-- Supplied records --
Start of Block
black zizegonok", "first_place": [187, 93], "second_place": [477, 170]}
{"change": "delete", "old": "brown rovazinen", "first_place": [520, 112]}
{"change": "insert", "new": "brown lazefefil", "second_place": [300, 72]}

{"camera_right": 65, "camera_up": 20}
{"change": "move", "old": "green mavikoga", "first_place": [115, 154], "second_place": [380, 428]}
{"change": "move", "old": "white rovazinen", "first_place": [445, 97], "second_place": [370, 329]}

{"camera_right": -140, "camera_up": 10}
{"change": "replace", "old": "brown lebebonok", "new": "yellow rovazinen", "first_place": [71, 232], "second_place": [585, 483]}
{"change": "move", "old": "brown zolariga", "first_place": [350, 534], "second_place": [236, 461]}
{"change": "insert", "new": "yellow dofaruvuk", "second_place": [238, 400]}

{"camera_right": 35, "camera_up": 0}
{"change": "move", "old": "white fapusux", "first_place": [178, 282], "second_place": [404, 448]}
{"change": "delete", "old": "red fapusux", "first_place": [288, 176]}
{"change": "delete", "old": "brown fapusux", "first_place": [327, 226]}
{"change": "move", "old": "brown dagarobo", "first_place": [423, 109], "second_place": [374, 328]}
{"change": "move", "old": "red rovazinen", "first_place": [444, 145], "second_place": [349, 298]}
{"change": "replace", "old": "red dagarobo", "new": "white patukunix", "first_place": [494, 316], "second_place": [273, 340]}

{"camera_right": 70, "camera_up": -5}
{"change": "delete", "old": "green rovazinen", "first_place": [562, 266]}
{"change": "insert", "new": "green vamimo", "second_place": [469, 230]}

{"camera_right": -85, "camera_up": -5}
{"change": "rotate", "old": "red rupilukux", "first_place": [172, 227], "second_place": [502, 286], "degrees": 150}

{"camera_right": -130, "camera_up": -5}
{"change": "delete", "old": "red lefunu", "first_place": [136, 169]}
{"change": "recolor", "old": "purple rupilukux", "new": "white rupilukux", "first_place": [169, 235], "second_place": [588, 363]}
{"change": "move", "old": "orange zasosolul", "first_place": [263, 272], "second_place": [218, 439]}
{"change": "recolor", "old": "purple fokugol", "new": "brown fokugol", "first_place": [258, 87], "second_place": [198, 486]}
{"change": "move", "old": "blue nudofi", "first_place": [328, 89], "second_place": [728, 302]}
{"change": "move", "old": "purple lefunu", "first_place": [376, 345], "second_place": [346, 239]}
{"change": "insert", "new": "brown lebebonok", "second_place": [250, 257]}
End of Block
This exercise requires the lines of the entries containing the string "recolor".

-- Exercise answer --
{"change": "recolor", "old": "purple rupilukux", "new": "white rupilukux", "first_place": [169, 235], "second_place": [588, 363]}
{"change": "recolor", "old": "purple fokugol", "new": "brown fokugol", "first_place": [258, 87], "second_place": [198, 486]}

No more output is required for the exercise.